The line with "pink trophy: 2 -> 4" marks where to begin; print it and all lines after it in the material below exactly, skipping pictures.

+++++

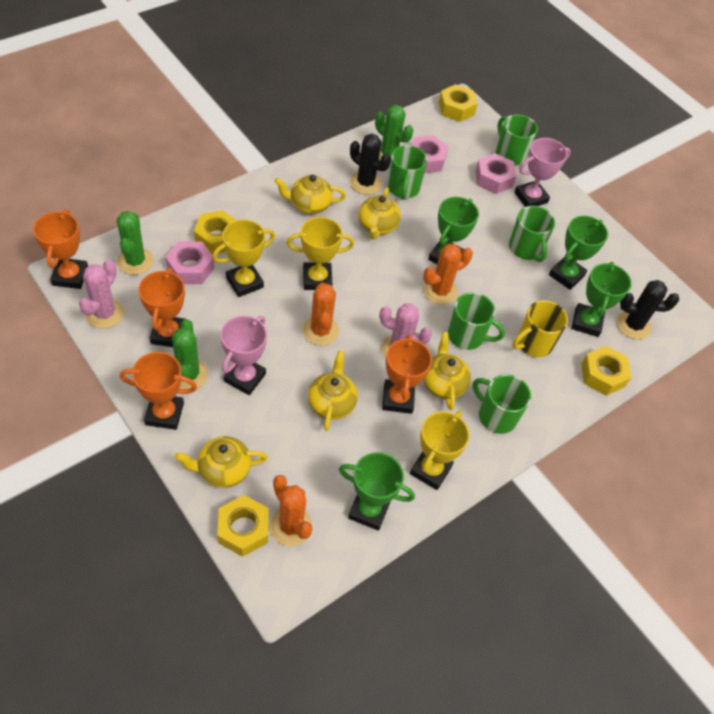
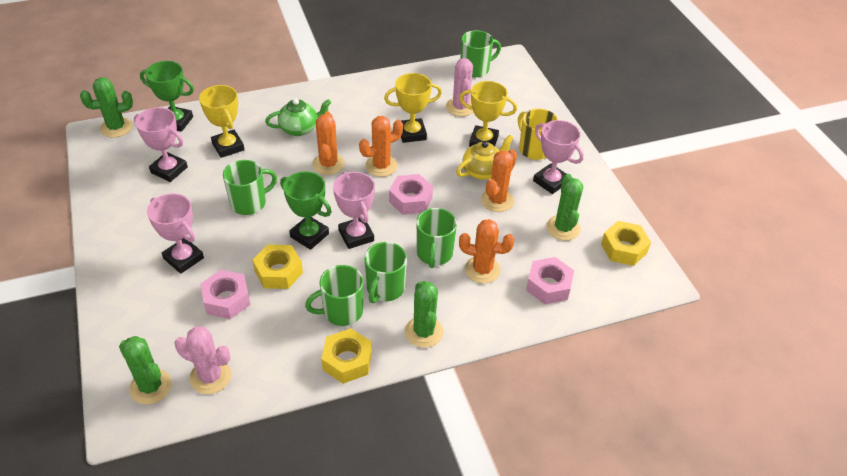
black cactus: 2 -> 0
green cactus: 3 -> 4
green teapot: 0 -> 1
green trophy: 4 -> 2
orange cactus: 3 -> 4
orange trophy: 4 -> 0
pink trophy: 2 -> 4
yellow nut: 4 -> 3
yellow teapot: 5 -> 1

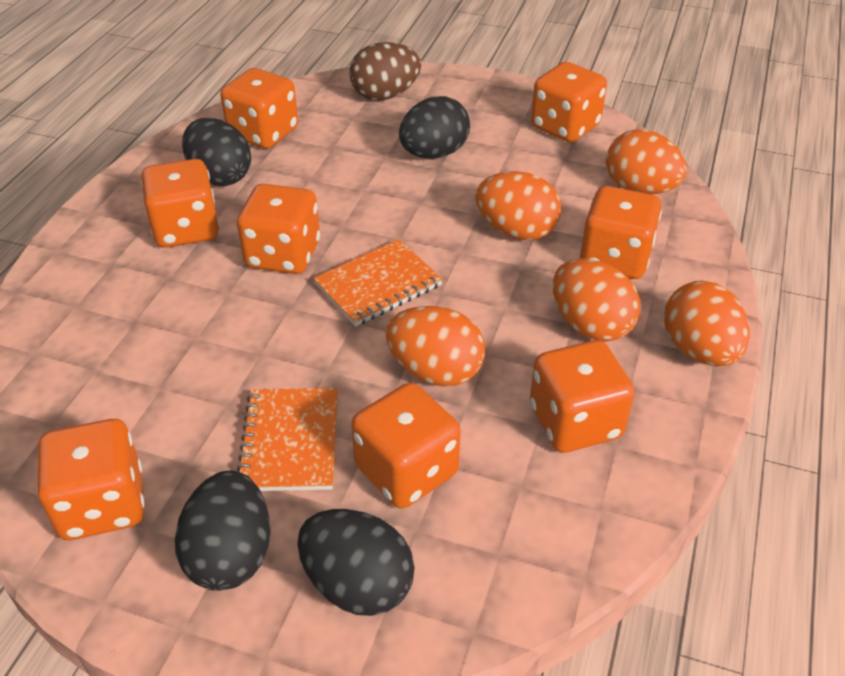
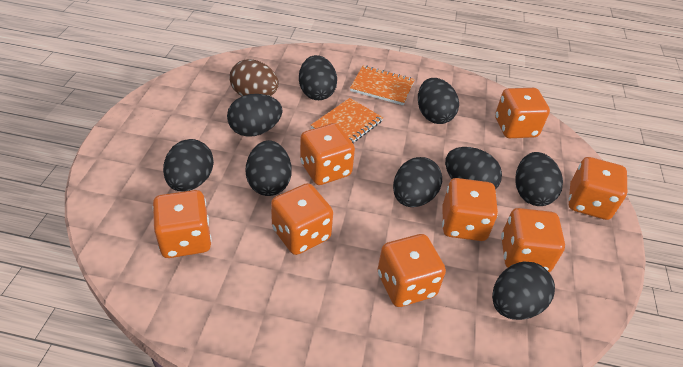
black egg: 4 -> 9
orange egg: 5 -> 0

+++++

SOLUTION TO THE EXERCISE:
pink trophy: 2 -> 4
yellow nut: 4 -> 3
yellow teapot: 5 -> 1

black egg: 4 -> 9
orange egg: 5 -> 0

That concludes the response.